╭──

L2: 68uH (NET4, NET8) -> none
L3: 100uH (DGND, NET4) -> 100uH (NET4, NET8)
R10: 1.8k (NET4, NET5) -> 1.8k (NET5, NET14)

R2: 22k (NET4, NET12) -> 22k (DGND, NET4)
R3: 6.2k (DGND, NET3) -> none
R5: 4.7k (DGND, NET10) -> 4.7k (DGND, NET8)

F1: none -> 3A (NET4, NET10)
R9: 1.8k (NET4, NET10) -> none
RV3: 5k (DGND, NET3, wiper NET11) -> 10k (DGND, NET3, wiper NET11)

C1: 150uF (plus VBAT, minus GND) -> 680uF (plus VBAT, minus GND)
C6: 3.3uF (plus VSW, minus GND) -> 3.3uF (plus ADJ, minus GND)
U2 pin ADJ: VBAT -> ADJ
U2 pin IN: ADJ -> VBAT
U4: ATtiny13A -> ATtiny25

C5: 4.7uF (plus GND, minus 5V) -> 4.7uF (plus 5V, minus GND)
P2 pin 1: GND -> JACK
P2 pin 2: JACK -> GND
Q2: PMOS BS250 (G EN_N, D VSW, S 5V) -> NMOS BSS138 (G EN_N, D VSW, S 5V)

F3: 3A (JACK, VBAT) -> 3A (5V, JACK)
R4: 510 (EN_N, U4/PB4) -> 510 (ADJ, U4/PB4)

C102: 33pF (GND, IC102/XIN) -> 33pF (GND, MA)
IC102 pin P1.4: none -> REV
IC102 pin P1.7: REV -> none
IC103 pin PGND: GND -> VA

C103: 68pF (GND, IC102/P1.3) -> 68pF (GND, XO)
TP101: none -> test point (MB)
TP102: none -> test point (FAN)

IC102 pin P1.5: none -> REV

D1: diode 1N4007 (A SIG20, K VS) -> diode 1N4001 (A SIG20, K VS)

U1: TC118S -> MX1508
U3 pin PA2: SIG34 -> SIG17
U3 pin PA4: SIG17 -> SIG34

╰──

AIM OF THE EXERCISE:
Where a line in the records above holds the string "point", it counts toward the total; give that total alone.

SOLUTION FOR THIS TASK:
2